What this task involves:
Using the listing that follows, return every line with the word "pentagon".

Source material:
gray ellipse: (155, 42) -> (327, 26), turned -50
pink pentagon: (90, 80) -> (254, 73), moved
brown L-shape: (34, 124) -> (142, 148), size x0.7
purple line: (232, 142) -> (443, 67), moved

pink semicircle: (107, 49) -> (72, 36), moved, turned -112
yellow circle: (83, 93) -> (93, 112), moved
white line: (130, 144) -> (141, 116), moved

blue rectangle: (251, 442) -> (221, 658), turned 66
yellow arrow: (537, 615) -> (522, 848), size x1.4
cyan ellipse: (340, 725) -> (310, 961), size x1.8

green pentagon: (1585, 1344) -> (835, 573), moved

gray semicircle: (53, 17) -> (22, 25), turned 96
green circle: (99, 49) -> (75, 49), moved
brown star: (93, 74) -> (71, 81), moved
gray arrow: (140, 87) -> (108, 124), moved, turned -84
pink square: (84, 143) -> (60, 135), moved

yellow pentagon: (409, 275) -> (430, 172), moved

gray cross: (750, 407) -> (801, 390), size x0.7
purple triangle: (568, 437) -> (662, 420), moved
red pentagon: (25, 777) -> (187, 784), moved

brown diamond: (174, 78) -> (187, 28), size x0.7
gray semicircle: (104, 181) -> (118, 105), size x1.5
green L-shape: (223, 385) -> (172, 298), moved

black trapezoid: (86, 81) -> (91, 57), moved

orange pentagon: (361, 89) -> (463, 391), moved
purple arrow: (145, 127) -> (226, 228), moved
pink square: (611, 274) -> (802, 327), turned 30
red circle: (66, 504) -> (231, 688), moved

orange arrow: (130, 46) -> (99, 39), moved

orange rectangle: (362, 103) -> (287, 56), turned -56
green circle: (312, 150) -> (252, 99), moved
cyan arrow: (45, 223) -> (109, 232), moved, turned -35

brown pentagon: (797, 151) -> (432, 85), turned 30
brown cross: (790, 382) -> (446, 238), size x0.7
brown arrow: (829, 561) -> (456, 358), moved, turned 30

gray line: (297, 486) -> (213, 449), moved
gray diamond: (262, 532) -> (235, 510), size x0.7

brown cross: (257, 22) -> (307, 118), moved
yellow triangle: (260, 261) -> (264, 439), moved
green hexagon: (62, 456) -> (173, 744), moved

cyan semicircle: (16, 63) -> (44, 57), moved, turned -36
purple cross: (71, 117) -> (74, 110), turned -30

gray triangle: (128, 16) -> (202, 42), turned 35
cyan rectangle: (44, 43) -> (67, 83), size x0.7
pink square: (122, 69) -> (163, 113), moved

Result of this exercise:
pink pentagon: (90, 80) -> (254, 73), moved
green pentagon: (1585, 1344) -> (835, 573), moved
yellow pentagon: (409, 275) -> (430, 172), moved
red pentagon: (25, 777) -> (187, 784), moved
orange pentagon: (361, 89) -> (463, 391), moved
brown pentagon: (797, 151) -> (432, 85), turned 30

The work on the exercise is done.